[Task requirements] Nothing but an exact repeat of the data, with pictures removed, belongs in the answer.
=== Section Start ===
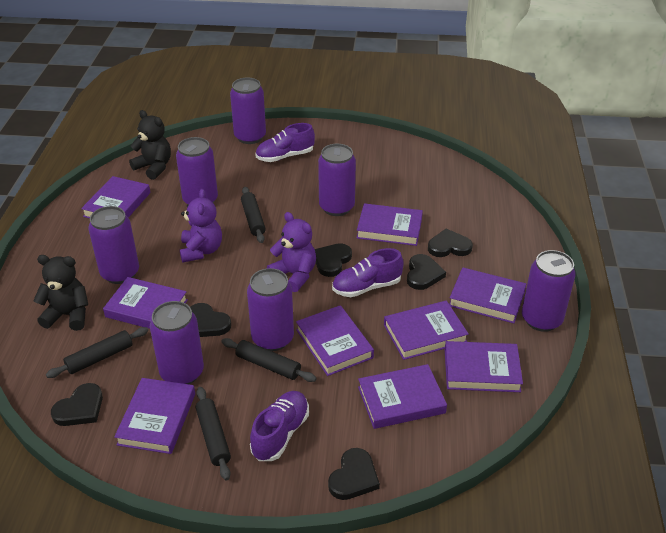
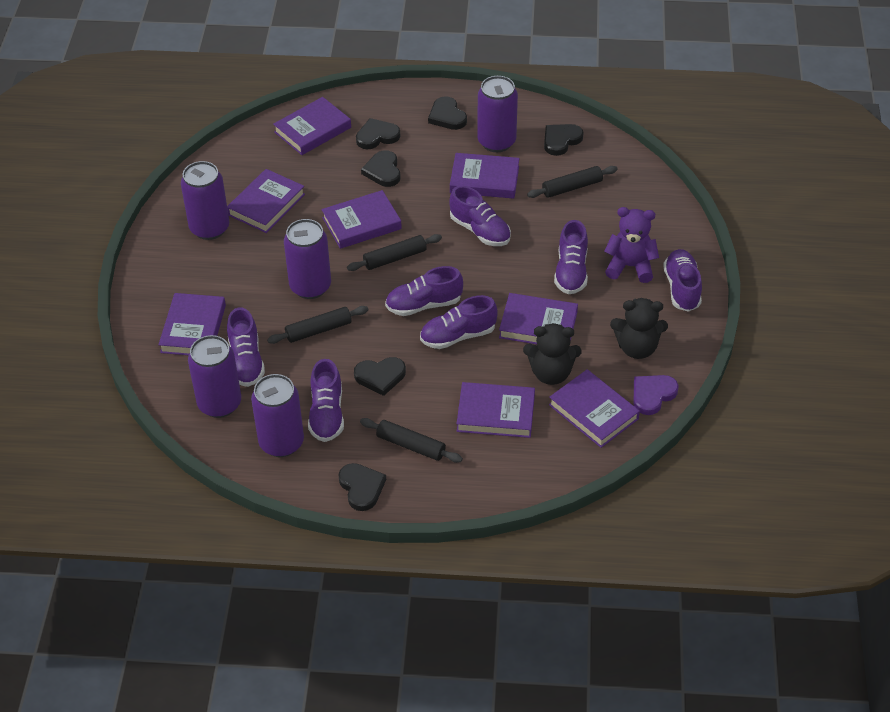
purple book: 9 -> 8
purple can: 7 -> 5
purple heart: 0 -> 1
purple shoe: 3 -> 7
purple teddy bear: 2 -> 1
=== Section End ===
[Response box]
purple book: 9 -> 8
purple can: 7 -> 5
purple heart: 0 -> 1
purple shoe: 3 -> 7
purple teddy bear: 2 -> 1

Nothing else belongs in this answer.